• Task brief: The records that follow are to be given again exactly.

• Data provided:
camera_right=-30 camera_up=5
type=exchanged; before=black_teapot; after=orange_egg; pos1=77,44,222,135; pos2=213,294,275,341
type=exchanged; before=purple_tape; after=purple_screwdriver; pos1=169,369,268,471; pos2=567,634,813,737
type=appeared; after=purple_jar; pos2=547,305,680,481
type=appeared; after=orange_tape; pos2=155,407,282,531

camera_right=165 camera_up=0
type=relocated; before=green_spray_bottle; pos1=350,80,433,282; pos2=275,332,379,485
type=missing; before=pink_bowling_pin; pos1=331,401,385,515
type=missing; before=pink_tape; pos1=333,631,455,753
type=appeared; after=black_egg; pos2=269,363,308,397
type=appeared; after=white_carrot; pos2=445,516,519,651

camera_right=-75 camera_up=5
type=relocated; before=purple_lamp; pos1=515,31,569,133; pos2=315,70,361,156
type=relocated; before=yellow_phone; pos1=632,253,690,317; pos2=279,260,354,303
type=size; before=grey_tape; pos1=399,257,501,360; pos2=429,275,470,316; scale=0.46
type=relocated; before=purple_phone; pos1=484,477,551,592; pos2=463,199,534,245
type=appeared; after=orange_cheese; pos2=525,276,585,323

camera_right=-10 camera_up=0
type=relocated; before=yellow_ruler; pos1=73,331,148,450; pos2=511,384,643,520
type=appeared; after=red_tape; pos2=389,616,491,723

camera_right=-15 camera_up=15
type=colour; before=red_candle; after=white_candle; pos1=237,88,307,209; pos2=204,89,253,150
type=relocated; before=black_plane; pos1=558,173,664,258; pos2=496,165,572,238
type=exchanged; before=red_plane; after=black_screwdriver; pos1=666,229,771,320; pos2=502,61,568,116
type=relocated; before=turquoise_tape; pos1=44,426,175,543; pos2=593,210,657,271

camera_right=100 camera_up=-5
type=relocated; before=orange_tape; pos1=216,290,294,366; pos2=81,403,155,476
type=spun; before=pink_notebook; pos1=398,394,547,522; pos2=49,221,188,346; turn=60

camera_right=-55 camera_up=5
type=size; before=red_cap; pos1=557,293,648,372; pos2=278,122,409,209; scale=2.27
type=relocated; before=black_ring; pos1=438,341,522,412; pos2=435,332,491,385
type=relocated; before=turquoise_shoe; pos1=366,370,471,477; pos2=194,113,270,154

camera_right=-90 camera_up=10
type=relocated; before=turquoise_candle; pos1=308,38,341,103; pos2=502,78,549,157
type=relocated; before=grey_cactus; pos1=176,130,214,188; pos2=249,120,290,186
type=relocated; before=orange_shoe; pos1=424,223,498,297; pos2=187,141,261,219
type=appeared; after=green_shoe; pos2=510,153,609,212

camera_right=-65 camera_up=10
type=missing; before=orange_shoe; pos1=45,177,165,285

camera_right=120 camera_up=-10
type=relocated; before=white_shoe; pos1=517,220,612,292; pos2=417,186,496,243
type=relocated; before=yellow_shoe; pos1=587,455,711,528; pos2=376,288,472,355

• Answer box:
camera_right=-30 camera_up=5
type=exchanged; before=black_teapot; after=orange_egg; pos1=77,44,222,135; pos2=213,294,275,341
type=exchanged; before=purple_tape; after=purple_screwdriver; pos1=169,369,268,471; pos2=567,634,813,737
type=appeared; after=purple_jar; pos2=547,305,680,481
type=appeared; after=orange_tape; pos2=155,407,282,531

camera_right=165 camera_up=0
type=relocated; before=green_spray_bottle; pos1=350,80,433,282; pos2=275,332,379,485
type=missing; before=pink_bowling_pin; pos1=331,401,385,515
type=missing; before=pink_tape; pos1=333,631,455,753
type=appeared; after=black_egg; pos2=269,363,308,397
type=appeared; after=white_carrot; pos2=445,516,519,651

camera_right=-75 camera_up=5
type=relocated; before=purple_lamp; pos1=515,31,569,133; pos2=315,70,361,156
type=relocated; before=yellow_phone; pos1=632,253,690,317; pos2=279,260,354,303
type=size; before=grey_tape; pos1=399,257,501,360; pos2=429,275,470,316; scale=0.46
type=relocated; before=purple_phone; pos1=484,477,551,592; pos2=463,199,534,245
type=appeared; after=orange_cheese; pos2=525,276,585,323

camera_right=-10 camera_up=0
type=relocated; before=yellow_ruler; pos1=73,331,148,450; pos2=511,384,643,520
type=appeared; after=red_tape; pos2=389,616,491,723

camera_right=-15 camera_up=15
type=colour; before=red_candle; after=white_candle; pos1=237,88,307,209; pos2=204,89,253,150
type=relocated; before=black_plane; pos1=558,173,664,258; pos2=496,165,572,238
type=exchanged; before=red_plane; after=black_screwdriver; pos1=666,229,771,320; pos2=502,61,568,116
type=relocated; before=turquoise_tape; pos1=44,426,175,543; pos2=593,210,657,271

camera_right=100 camera_up=-5
type=relocated; before=orange_tape; pos1=216,290,294,366; pos2=81,403,155,476
type=spun; before=pink_notebook; pos1=398,394,547,522; pos2=49,221,188,346; turn=60

camera_right=-55 camera_up=5
type=size; before=red_cap; pos1=557,293,648,372; pos2=278,122,409,209; scale=2.27
type=relocated; before=black_ring; pos1=438,341,522,412; pos2=435,332,491,385
type=relocated; before=turquoise_shoe; pos1=366,370,471,477; pos2=194,113,270,154

camera_right=-90 camera_up=10
type=relocated; before=turquoise_candle; pos1=308,38,341,103; pos2=502,78,549,157
type=relocated; before=grey_cactus; pos1=176,130,214,188; pos2=249,120,290,186
type=relocated; before=orange_shoe; pos1=424,223,498,297; pos2=187,141,261,219
type=appeared; after=green_shoe; pos2=510,153,609,212

camera_right=-65 camera_up=10
type=missing; before=orange_shoe; pos1=45,177,165,285

camera_right=120 camera_up=-10
type=relocated; before=white_shoe; pos1=517,220,612,292; pos2=417,186,496,243
type=relocated; before=yellow_shoe; pos1=587,455,711,528; pos2=376,288,472,355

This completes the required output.